EXERCISE BRIEF:
Nothing in the data may be altered as it is transcribed.
===== EXTRACTED DATA
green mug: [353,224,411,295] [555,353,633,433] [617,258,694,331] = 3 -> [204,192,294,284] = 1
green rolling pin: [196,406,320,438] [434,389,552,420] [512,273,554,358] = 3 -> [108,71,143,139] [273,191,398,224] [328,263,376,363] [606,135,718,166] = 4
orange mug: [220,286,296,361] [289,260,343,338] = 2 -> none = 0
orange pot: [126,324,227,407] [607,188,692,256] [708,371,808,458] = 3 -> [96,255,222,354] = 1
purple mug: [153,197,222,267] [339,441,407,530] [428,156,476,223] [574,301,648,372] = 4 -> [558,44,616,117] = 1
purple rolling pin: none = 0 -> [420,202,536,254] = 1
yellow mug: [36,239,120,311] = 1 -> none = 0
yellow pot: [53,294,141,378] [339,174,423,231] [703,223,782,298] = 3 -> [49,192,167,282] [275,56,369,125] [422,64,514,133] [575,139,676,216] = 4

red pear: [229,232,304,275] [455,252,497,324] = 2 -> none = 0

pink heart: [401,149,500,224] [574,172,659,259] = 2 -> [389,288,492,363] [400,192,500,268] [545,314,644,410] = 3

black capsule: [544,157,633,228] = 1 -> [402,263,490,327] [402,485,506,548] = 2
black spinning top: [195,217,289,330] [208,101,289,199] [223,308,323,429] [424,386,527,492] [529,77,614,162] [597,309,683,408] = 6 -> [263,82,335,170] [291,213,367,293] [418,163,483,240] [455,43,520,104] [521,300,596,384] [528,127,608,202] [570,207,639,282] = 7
==========
RESPONSE AREA:
green mug: [353,224,411,295] [555,353,633,433] [617,258,694,331] = 3 -> [204,192,294,284] = 1
green rolling pin: [196,406,320,438] [434,389,552,420] [512,273,554,358] = 3 -> [108,71,143,139] [273,191,398,224] [328,263,376,363] [606,135,718,166] = 4
orange mug: [220,286,296,361] [289,260,343,338] = 2 -> none = 0
orange pot: [126,324,227,407] [607,188,692,256] [708,371,808,458] = 3 -> [96,255,222,354] = 1
purple mug: [153,197,222,267] [339,441,407,530] [428,156,476,223] [574,301,648,372] = 4 -> [558,44,616,117] = 1
purple rolling pin: none = 0 -> [420,202,536,254] = 1
yellow mug: [36,239,120,311] = 1 -> none = 0
yellow pot: [53,294,141,378] [339,174,423,231] [703,223,782,298] = 3 -> [49,192,167,282] [275,56,369,125] [422,64,514,133] [575,139,676,216] = 4

red pear: [229,232,304,275] [455,252,497,324] = 2 -> none = 0

pink heart: [401,149,500,224] [574,172,659,259] = 2 -> [389,288,492,363] [400,192,500,268] [545,314,644,410] = 3

black capsule: [544,157,633,228] = 1 -> [402,263,490,327] [402,485,506,548] = 2
black spinning top: [195,217,289,330] [208,101,289,199] [223,308,323,429] [424,386,527,492] [529,77,614,162] [597,309,683,408] = 6 -> [263,82,335,170] [291,213,367,293] [418,163,483,240] [455,43,520,104] [521,300,596,384] [528,127,608,202] [570,207,639,282] = 7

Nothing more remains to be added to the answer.